_Exercise aim_: The lines from the start of the listing through the line containing "J103 pin 1: GND -> CTL" should be printed exactly, and no other lines should be printed.

_Input for this task_:
--------

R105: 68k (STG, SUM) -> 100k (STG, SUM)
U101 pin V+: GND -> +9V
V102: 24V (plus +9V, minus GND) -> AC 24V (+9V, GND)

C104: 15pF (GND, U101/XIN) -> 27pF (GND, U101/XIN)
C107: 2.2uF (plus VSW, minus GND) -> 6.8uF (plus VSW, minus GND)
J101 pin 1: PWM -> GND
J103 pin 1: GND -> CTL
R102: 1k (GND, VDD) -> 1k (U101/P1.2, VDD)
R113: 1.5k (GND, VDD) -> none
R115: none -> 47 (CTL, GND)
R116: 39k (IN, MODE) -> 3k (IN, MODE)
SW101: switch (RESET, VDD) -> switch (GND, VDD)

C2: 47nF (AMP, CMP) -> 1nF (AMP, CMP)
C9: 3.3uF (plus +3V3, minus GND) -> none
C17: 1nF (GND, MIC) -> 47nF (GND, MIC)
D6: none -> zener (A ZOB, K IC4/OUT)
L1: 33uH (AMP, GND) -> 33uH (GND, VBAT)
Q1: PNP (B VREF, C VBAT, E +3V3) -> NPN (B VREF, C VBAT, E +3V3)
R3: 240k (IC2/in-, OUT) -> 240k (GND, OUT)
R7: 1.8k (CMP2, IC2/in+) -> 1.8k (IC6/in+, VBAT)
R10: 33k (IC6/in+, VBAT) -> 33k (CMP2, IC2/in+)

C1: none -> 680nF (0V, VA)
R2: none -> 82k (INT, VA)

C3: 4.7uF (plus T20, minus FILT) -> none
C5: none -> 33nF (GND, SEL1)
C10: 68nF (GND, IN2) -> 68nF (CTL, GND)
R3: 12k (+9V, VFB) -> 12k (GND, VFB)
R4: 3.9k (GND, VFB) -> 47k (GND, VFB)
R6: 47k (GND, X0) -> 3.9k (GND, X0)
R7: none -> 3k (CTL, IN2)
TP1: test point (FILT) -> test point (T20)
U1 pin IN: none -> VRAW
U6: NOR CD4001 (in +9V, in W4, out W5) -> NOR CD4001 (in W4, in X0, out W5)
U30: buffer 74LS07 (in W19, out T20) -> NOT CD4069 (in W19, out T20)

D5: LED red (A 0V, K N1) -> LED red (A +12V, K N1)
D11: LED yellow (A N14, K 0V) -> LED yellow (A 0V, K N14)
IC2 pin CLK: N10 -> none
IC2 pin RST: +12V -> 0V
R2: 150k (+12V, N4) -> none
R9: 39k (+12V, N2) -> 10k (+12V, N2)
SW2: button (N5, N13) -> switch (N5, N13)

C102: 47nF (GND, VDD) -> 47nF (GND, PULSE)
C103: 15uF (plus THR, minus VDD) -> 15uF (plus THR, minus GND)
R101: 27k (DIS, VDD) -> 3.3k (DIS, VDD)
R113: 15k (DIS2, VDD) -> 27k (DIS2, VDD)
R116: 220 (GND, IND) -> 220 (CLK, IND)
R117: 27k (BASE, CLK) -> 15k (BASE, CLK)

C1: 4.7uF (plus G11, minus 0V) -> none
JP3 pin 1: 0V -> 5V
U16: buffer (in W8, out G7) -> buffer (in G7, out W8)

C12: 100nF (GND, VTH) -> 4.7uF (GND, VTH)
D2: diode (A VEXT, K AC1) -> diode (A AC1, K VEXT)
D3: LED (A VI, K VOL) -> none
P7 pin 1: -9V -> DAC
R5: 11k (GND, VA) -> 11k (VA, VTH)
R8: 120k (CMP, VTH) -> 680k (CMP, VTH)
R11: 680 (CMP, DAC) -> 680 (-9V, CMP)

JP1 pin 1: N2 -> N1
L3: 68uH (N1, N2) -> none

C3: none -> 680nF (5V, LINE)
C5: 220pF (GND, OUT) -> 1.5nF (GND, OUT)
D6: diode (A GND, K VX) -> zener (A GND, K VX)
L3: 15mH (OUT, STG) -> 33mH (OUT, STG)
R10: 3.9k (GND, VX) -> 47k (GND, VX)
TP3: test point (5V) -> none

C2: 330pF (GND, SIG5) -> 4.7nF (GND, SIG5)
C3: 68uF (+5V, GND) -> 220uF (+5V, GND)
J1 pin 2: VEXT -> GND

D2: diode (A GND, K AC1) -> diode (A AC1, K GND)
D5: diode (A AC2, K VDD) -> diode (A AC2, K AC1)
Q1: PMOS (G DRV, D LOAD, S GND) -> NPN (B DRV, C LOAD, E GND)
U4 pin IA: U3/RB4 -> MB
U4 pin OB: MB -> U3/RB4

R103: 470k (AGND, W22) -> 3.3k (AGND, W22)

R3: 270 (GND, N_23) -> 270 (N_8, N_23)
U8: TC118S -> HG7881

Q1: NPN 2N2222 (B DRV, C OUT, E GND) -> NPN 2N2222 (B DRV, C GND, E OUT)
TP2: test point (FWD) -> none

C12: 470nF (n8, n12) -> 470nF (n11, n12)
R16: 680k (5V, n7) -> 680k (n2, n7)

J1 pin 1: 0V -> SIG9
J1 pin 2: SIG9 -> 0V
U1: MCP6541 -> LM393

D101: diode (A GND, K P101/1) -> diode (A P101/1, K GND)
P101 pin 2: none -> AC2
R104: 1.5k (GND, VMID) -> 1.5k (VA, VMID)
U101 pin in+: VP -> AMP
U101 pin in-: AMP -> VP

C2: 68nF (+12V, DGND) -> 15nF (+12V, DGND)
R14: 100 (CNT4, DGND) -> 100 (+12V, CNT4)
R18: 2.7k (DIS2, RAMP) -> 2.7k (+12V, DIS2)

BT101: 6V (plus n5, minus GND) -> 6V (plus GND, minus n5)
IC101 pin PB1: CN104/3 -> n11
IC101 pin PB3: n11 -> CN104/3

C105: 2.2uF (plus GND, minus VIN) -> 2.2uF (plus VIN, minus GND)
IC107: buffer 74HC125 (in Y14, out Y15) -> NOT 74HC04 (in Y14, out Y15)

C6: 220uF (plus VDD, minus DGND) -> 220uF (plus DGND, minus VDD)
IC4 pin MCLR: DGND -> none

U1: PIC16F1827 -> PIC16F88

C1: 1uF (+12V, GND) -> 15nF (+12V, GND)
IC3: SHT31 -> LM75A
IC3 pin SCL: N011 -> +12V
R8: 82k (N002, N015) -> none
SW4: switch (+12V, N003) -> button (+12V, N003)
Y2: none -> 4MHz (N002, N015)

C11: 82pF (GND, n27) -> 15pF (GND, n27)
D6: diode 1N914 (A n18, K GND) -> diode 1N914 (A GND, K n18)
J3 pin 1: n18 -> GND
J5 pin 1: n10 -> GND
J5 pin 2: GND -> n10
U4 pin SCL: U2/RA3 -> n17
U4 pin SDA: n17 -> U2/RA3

--------

_Written solution_:
R105: 68k (STG, SUM) -> 100k (STG, SUM)
U101 pin V+: GND -> +9V
V102: 24V (plus +9V, minus GND) -> AC 24V (+9V, GND)

C104: 15pF (GND, U101/XIN) -> 27pF (GND, U101/XIN)
C107: 2.2uF (plus VSW, minus GND) -> 6.8uF (plus VSW, minus GND)
J101 pin 1: PWM -> GND
J103 pin 1: GND -> CTL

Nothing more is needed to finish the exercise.